**Problem statement:**
Return, exactly as written, every line from the first line of the data below through the line that contains "C1: 10nF (+3V3, GND) -> 10nF (+15V, GND)".

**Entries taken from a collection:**
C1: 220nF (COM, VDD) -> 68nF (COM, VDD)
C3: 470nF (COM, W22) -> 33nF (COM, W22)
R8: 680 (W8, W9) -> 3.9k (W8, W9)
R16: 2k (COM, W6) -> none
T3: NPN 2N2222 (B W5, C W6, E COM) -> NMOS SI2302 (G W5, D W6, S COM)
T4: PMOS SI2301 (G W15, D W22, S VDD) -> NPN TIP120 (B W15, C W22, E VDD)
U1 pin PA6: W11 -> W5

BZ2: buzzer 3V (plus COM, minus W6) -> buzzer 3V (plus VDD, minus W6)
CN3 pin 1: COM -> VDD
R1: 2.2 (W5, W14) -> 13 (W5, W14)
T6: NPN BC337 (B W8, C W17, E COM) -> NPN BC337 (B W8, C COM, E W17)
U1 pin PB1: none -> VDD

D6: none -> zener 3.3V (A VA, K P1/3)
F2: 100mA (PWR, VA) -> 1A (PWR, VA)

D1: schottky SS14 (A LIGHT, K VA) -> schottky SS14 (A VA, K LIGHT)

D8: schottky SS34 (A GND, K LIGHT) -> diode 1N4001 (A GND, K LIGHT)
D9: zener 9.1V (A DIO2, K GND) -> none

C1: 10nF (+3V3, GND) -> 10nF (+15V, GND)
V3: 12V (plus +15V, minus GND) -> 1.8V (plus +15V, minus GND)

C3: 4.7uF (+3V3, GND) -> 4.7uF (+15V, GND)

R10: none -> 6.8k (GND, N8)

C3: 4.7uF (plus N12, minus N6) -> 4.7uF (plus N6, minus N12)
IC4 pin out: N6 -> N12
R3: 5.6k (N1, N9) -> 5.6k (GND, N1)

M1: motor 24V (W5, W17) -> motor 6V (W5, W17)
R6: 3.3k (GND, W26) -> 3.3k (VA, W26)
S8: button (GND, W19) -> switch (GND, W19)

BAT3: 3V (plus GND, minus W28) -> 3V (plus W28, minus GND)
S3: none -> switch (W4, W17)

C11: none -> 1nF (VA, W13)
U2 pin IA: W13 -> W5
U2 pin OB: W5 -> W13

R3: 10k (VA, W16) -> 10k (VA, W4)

**Result of the exercise:**
C1: 220nF (COM, VDD) -> 68nF (COM, VDD)
C3: 470nF (COM, W22) -> 33nF (COM, W22)
R8: 680 (W8, W9) -> 3.9k (W8, W9)
R16: 2k (COM, W6) -> none
T3: NPN 2N2222 (B W5, C W6, E COM) -> NMOS SI2302 (G W5, D W6, S COM)
T4: PMOS SI2301 (G W15, D W22, S VDD) -> NPN TIP120 (B W15, C W22, E VDD)
U1 pin PA6: W11 -> W5

BZ2: buzzer 3V (plus COM, minus W6) -> buzzer 3V (plus VDD, minus W6)
CN3 pin 1: COM -> VDD
R1: 2.2 (W5, W14) -> 13 (W5, W14)
T6: NPN BC337 (B W8, C W17, E COM) -> NPN BC337 (B W8, C COM, E W17)
U1 pin PB1: none -> VDD

D6: none -> zener 3.3V (A VA, K P1/3)
F2: 100mA (PWR, VA) -> 1A (PWR, VA)

D1: schottky SS14 (A LIGHT, K VA) -> schottky SS14 (A VA, K LIGHT)

D8: schottky SS34 (A GND, K LIGHT) -> diode 1N4001 (A GND, K LIGHT)
D9: zener 9.1V (A DIO2, K GND) -> none

C1: 10nF (+3V3, GND) -> 10nF (+15V, GND)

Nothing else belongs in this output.